(Change detection outputs)

--

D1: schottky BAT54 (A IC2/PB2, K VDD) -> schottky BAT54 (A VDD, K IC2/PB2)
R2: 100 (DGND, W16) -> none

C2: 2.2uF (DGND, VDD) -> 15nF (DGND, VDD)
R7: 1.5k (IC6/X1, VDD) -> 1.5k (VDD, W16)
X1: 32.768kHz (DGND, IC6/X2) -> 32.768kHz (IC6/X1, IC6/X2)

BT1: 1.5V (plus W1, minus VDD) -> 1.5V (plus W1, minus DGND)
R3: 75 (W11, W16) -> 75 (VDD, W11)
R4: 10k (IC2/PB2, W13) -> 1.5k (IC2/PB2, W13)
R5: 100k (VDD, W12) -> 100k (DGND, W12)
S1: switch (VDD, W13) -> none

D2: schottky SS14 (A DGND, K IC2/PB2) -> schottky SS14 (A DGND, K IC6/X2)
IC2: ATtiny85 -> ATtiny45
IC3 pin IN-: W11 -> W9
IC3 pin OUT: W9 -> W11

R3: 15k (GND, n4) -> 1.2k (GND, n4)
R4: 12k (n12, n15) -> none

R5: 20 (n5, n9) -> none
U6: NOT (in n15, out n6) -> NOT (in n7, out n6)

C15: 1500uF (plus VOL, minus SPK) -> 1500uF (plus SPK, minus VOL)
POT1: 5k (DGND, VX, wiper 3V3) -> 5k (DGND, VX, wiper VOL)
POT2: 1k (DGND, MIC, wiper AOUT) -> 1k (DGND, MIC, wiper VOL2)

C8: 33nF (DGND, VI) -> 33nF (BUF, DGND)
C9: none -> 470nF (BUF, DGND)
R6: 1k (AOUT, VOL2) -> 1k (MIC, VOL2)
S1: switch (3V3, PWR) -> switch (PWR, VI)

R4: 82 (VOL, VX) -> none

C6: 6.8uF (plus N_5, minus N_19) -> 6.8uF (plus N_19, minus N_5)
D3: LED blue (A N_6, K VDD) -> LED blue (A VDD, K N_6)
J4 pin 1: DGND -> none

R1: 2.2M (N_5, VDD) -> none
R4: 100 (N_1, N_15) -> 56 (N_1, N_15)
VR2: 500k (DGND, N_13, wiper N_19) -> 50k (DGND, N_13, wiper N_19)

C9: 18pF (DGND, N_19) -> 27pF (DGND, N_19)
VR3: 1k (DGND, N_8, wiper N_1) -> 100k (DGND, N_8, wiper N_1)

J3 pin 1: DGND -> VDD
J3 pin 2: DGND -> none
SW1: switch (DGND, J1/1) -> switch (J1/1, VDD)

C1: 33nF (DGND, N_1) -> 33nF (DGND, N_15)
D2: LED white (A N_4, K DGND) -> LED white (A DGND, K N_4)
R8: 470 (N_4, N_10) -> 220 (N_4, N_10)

--

__ASSIGNMENT__
When you reach the line containing "S1: switch (3V3, PWR) -> switch (PWR, VI)" in the data above, start copying exactly, and stop after the line containing "R4: 100 (N_1, N_15) -> 56 (N_1, N_15)".

__RESPONSE TO THE TASK__
S1: switch (3V3, PWR) -> switch (PWR, VI)

R4: 82 (VOL, VX) -> none

C6: 6.8uF (plus N_5, minus N_19) -> 6.8uF (plus N_19, minus N_5)
D3: LED blue (A N_6, K VDD) -> LED blue (A VDD, K N_6)
J4 pin 1: DGND -> none

R1: 2.2M (N_5, VDD) -> none
R4: 100 (N_1, N_15) -> 56 (N_1, N_15)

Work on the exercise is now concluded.